### WORK TASK
Below are some records. Return exactly the lines from the one with "camera: 40 degrees left, 10 degrees down" to the one with "(618, 198) = (876, 274): yellow", and nothing else.

### THE RECORDS
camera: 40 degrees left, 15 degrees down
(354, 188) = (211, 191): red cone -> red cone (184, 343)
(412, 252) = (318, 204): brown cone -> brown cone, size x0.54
==
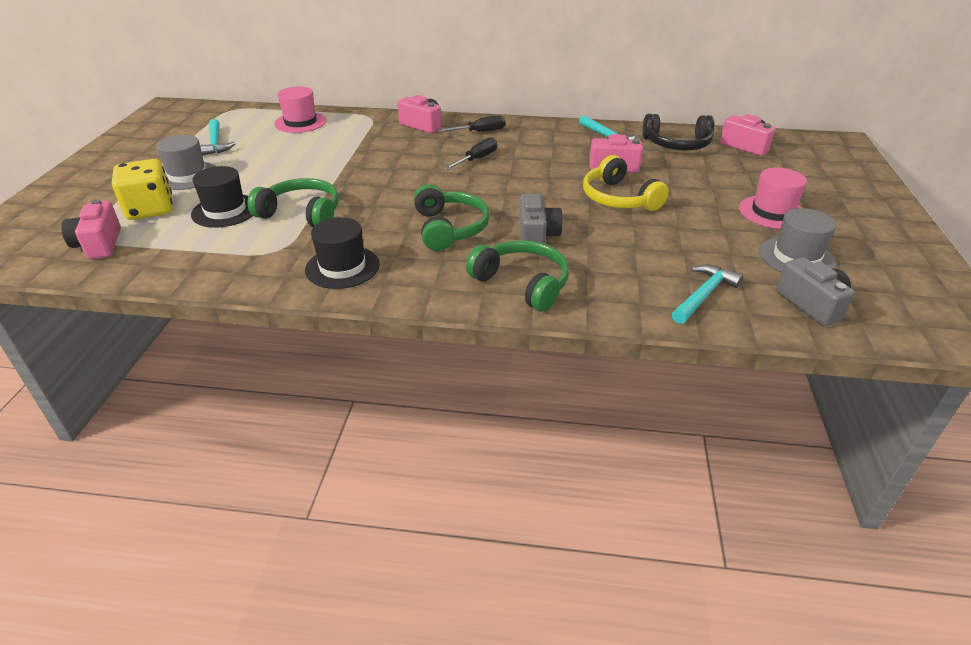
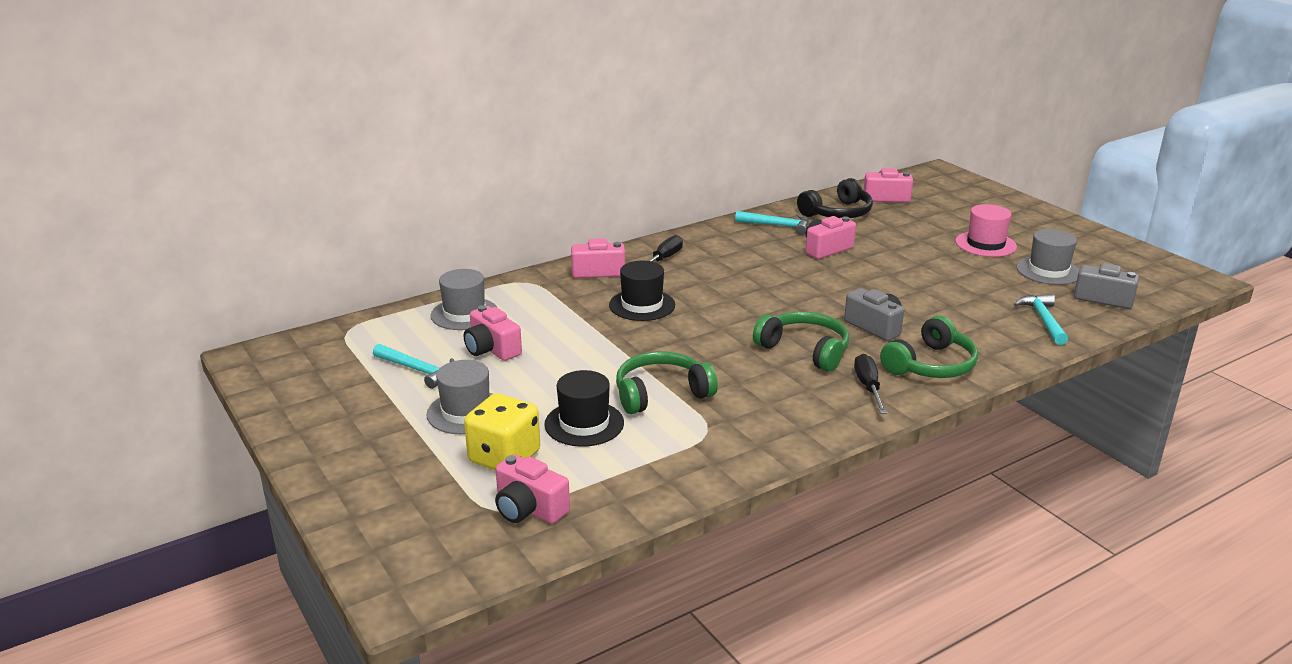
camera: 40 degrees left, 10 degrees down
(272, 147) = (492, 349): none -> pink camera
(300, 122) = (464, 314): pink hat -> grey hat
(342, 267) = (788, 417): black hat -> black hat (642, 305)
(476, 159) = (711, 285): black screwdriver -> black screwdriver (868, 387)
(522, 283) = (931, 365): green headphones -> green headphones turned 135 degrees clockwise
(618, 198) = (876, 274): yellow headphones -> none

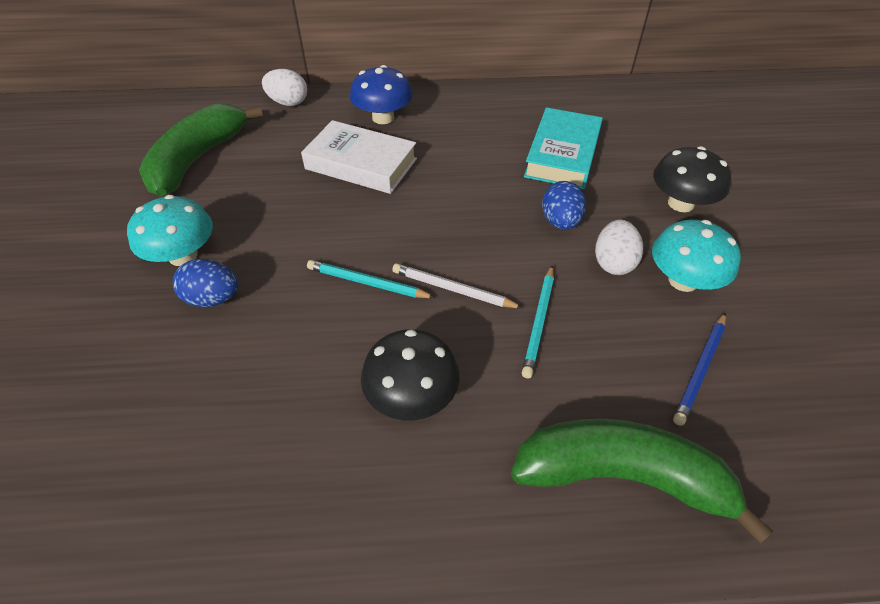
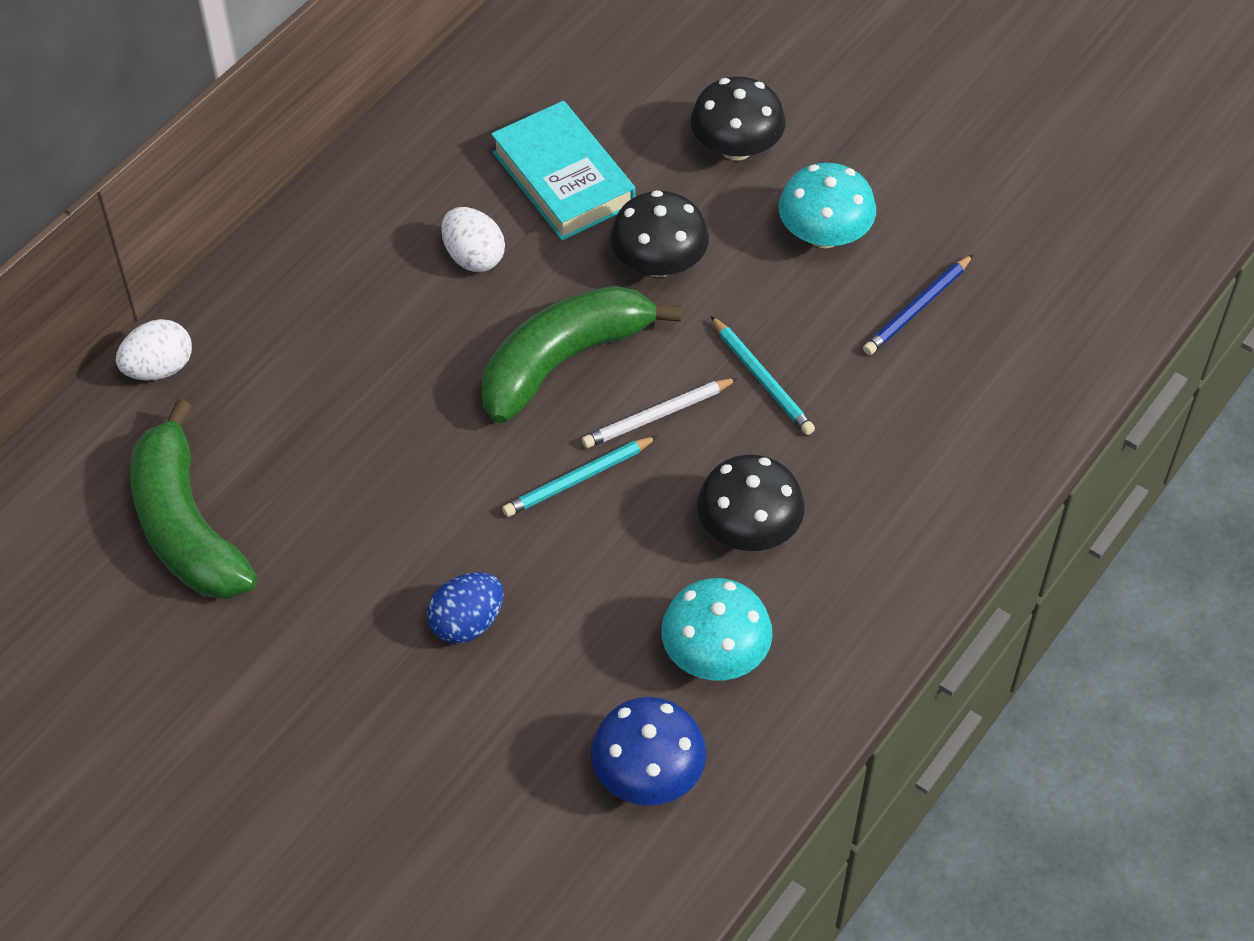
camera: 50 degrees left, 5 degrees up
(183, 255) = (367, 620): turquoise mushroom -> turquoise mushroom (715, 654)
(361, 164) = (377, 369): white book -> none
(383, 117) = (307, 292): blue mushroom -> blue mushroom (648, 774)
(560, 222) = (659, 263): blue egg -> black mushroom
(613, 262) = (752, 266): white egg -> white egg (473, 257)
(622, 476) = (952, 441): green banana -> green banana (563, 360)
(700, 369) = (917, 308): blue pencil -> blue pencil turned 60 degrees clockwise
...
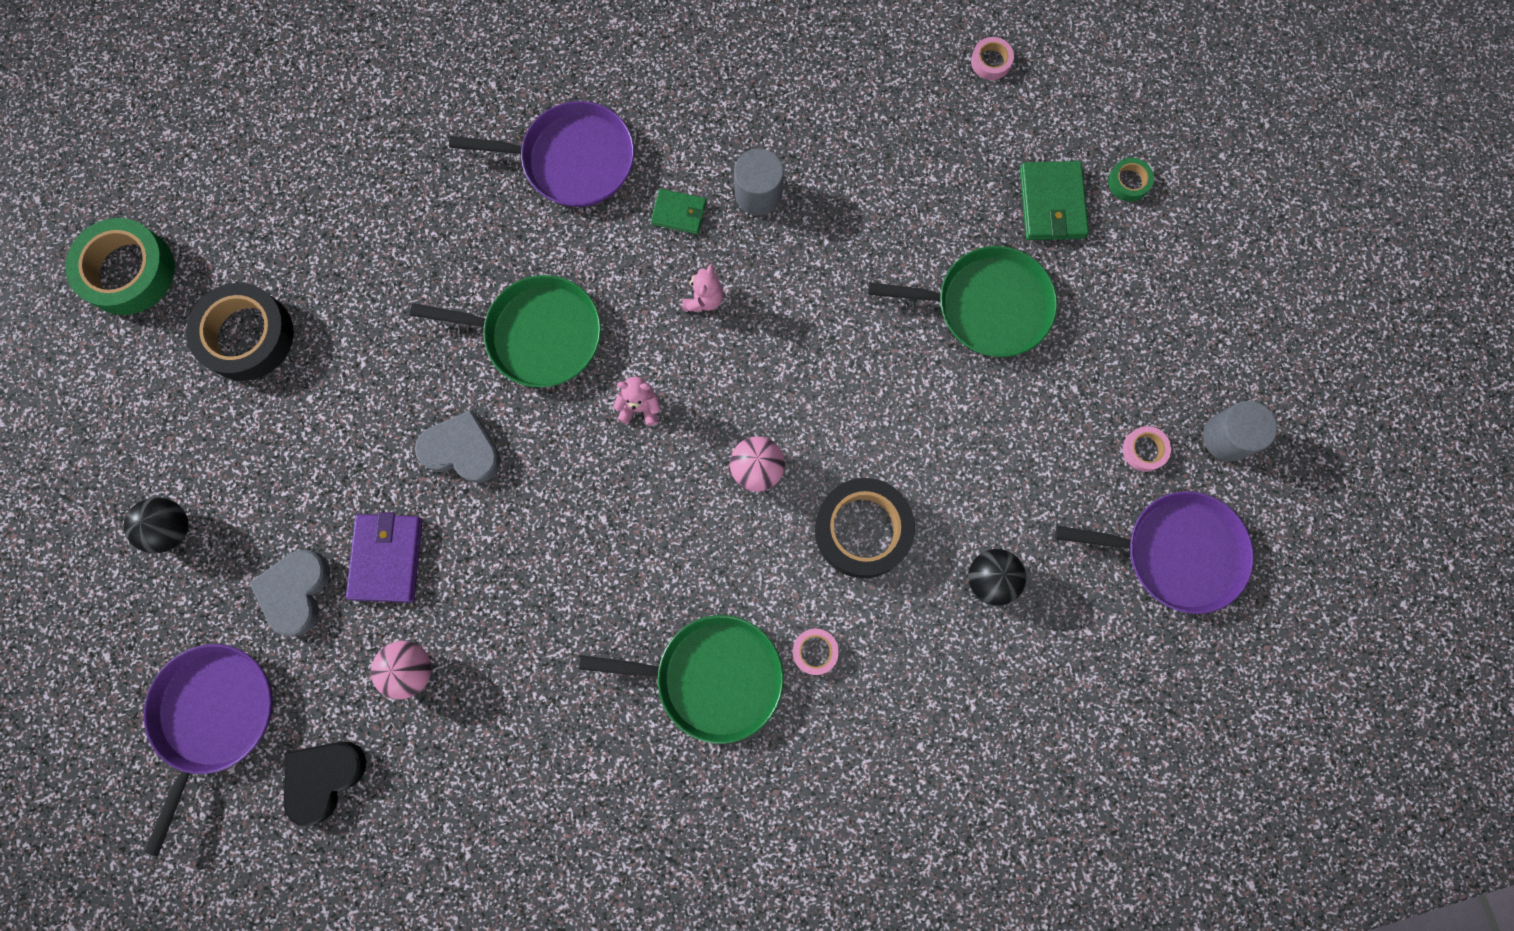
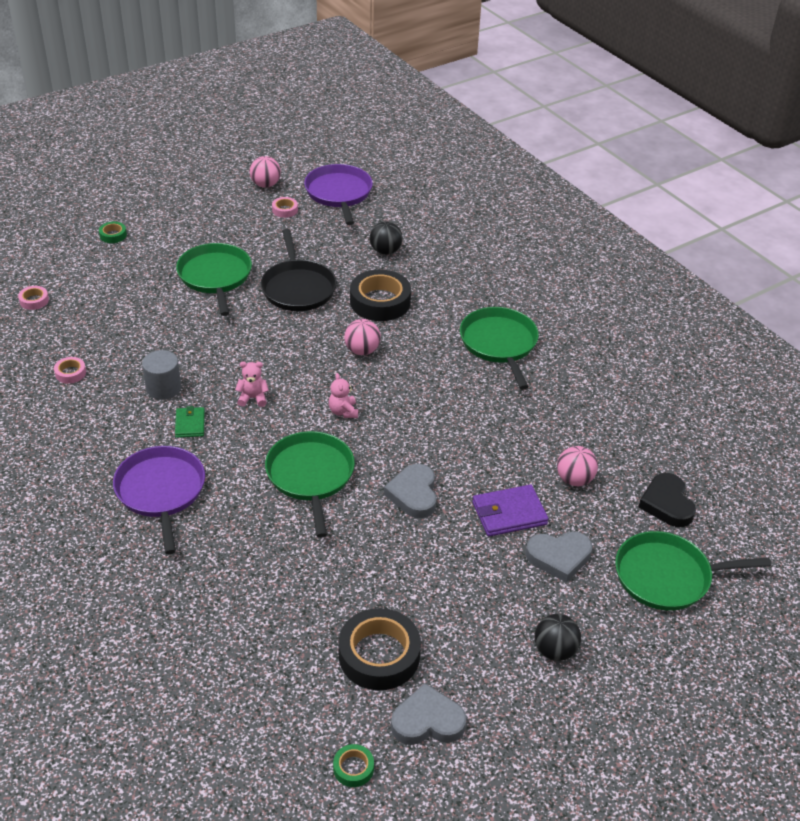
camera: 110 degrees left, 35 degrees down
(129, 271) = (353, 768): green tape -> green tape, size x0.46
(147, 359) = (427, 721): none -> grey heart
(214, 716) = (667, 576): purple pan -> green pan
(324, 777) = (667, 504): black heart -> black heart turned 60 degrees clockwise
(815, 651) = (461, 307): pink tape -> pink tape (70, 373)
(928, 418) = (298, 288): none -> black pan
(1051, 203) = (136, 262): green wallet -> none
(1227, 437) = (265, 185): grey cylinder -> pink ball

### SOLUTION FOR THIS PROBLEM
camera: 40 degrees left, 10 degrees down
(272, 147) = (492, 349): none -> pink camera
(300, 122) = (464, 314): pink hat -> grey hat
(342, 267) = (788, 417): black hat -> black hat (642, 305)
(476, 159) = (711, 285): black screwdriver -> black screwdriver (868, 387)
(522, 283) = (931, 365): green headphones -> green headphones turned 135 degrees clockwise
(618, 198) = (876, 274): yellow headphones -> none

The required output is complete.